**Excerpted data**.
▼

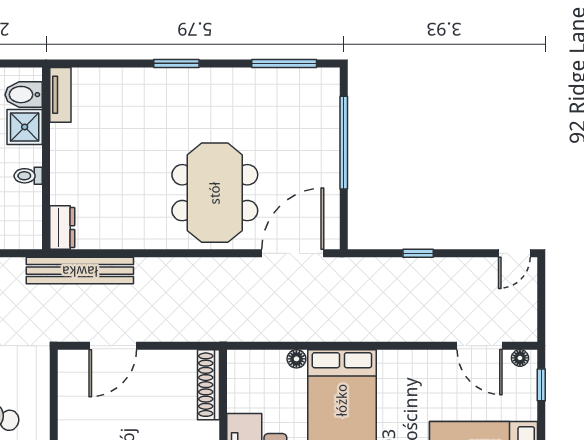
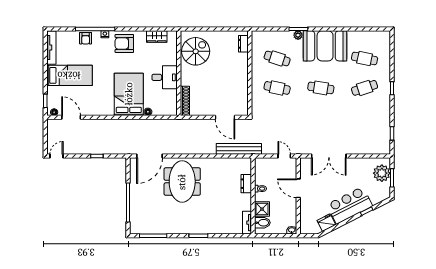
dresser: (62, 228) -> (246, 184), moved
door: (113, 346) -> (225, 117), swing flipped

▲
▼

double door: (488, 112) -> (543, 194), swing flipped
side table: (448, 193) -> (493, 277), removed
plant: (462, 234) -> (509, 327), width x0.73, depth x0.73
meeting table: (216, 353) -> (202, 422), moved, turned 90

▲
▼

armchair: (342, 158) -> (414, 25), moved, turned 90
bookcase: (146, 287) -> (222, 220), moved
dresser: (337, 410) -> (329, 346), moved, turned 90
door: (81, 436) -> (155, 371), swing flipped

▲

**Task requirements**.
Whenever a line of the listing above holds the string "swing", include it in the count, and report only the final number.

**The answer**.
3